__GOAL__. Copy every line of text in the items below word for word, and leave the pictures out of your answer.

Data records:
--- begin ---

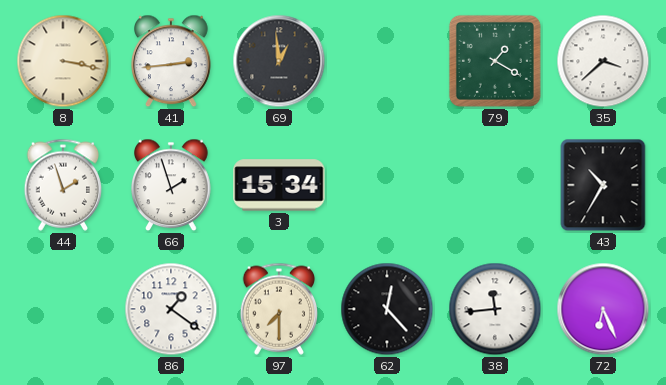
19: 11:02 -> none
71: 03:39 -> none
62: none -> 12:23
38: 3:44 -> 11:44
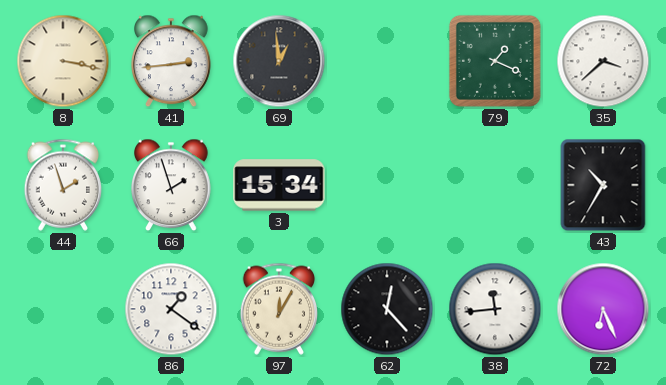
79: 1:20 -> 1:19
97: 7:30 -> 12:05
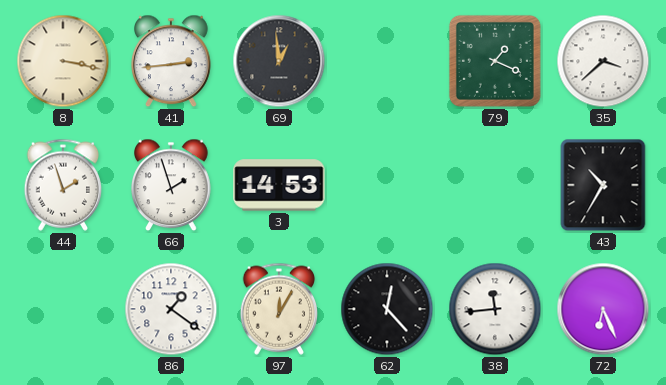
3: 15:34 -> 14:53
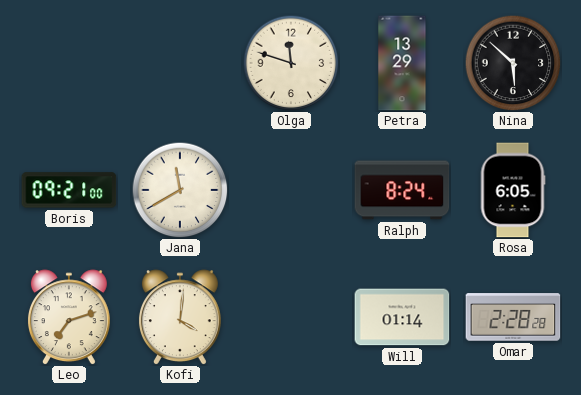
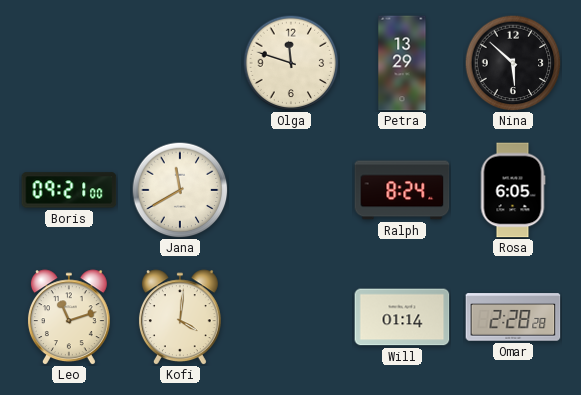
Leo: 7:12 -> 11:12
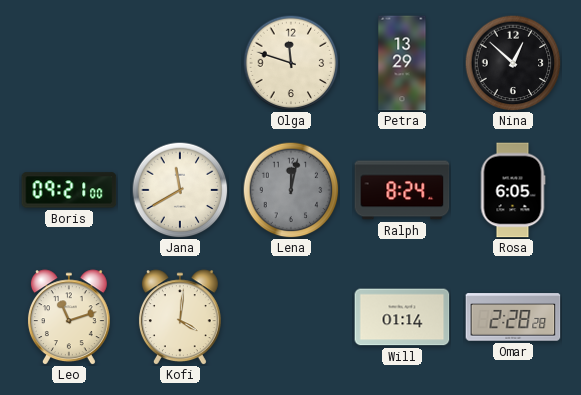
Nina: 5:52 -> 12:52
Lena: none -> 12:02
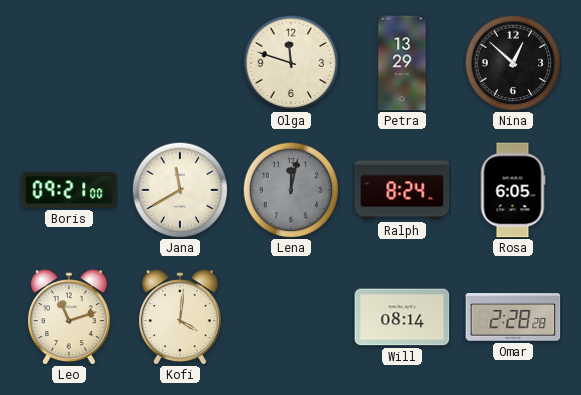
Will: 01:14 -> 08:14
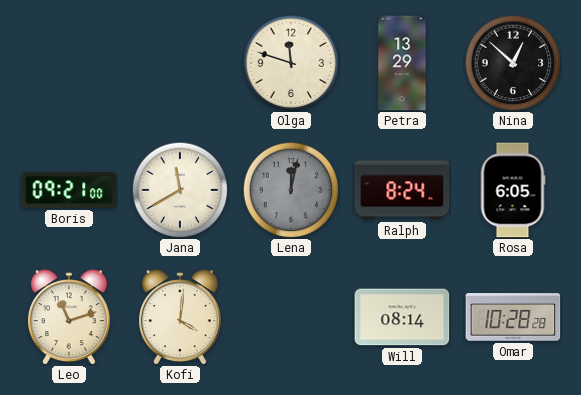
Omar: 2:28 -> 10:28
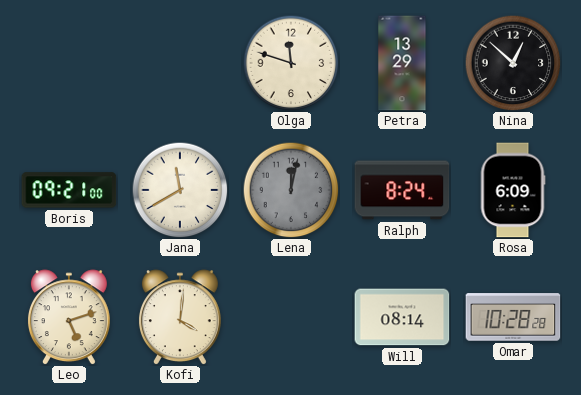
Rosa: 6:05 -> 6:09
Leo: 11:12 -> 5:12
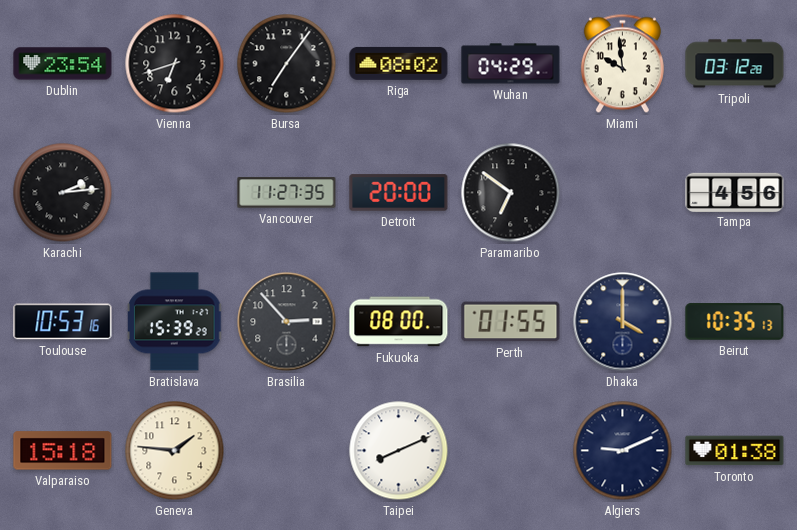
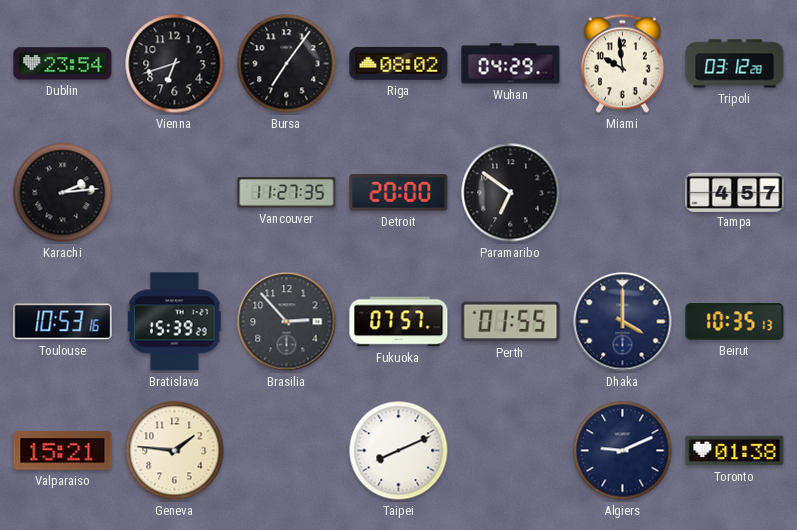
Tampa: 4:56 -> 4:57
Fukuoka: 08:00 -> 07:57
Valparaiso: 15:18 -> 15:21
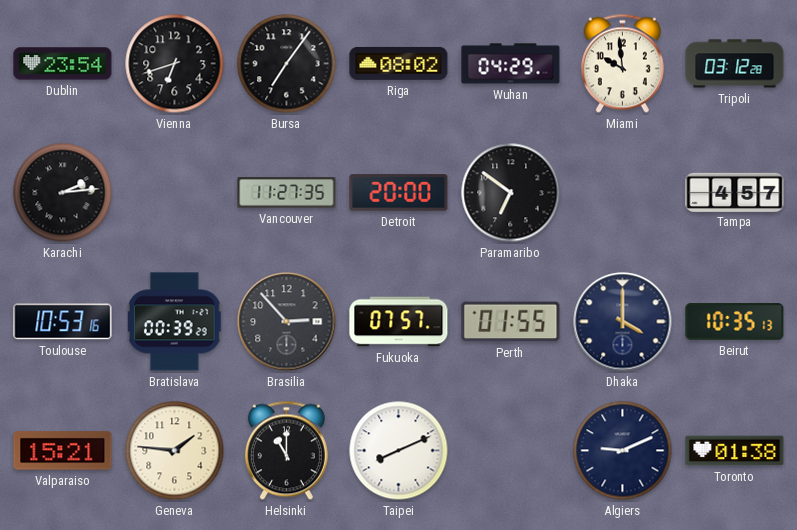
Bratislava: 15:39 -> 00:39
Helsinki: none -> 11:00
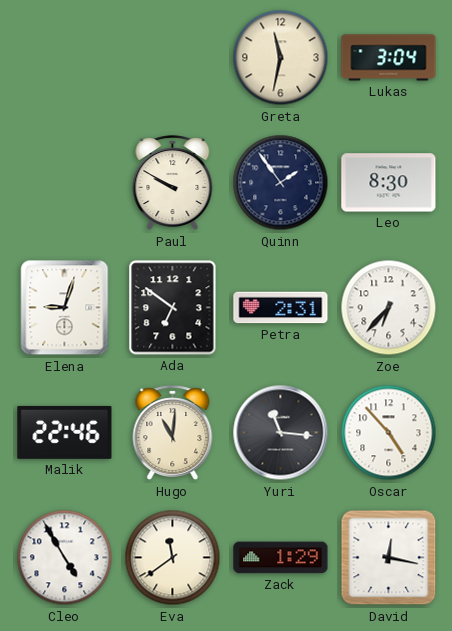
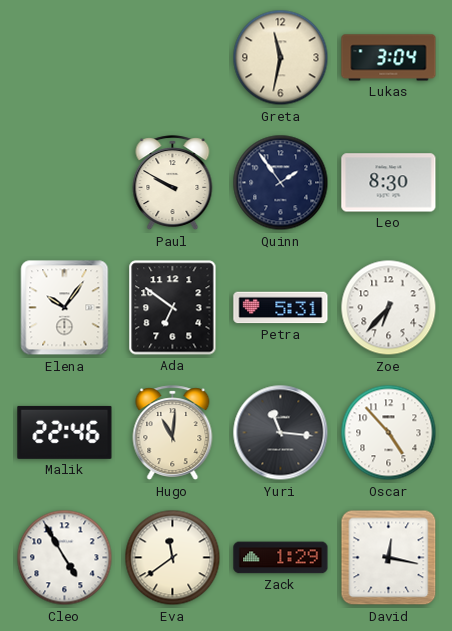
Elena: 9:03 -> 10:06
Petra: 2:31 -> 5:31
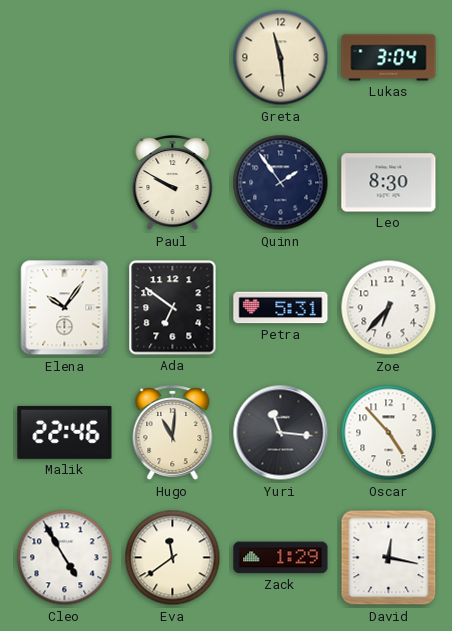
Greta: 11:32 -> 11:29
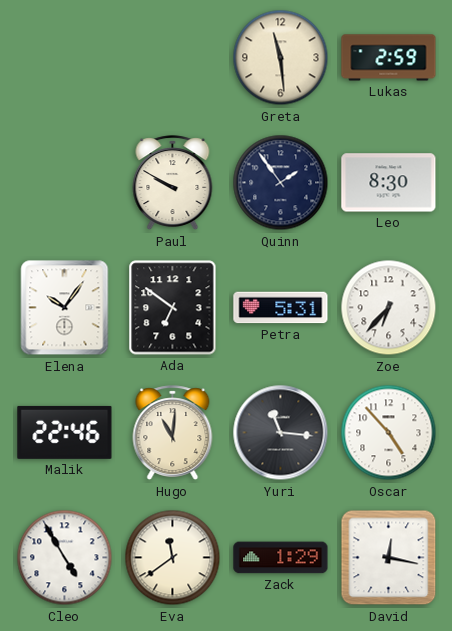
Lukas: 3:04 -> 2:59
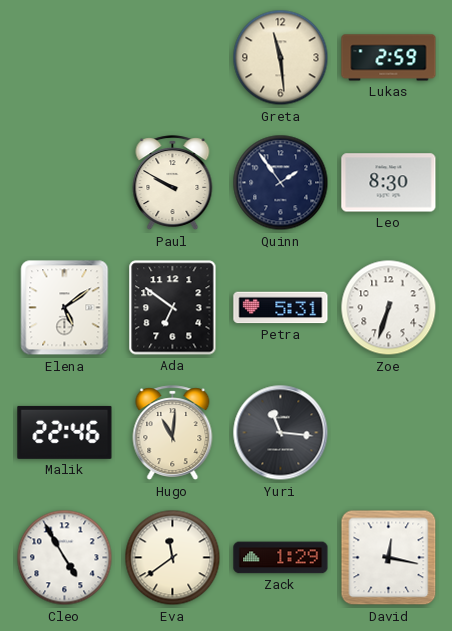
Elena: 10:06 -> 5:09
Zoe: 6:37 -> 6:33
Oscar: 4:53 -> none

--- end ---

__WRITTEN SOLUTION__.
19: 11:02 -> none
71: 03:39 -> none
62: none -> 12:23
38: 3:44 -> 11:44
79: 1:20 -> 1:19
97: 7:30 -> 12:05
3: 15:34 -> 14:53
Leo: 7:12 -> 11:12
Nina: 5:52 -> 12:52
Lena: none -> 12:02
Will: 01:14 -> 08:14
Omar: 2:28 -> 10:28
Rosa: 6:05 -> 6:09
Leo: 11:12 -> 5:12
Tampa: 4:56 -> 4:57
Fukuoka: 08:00 -> 07:57
Valparaiso: 15:18 -> 15:21
Bratislava: 15:39 -> 00:39
Helsinki: none -> 11:00
Elena: 9:03 -> 10:06
Petra: 2:31 -> 5:31
Greta: 11:32 -> 11:29
Lukas: 3:04 -> 2:59
Elena: 10:06 -> 5:09
Zoe: 6:37 -> 6:33
Oscar: 4:53 -> none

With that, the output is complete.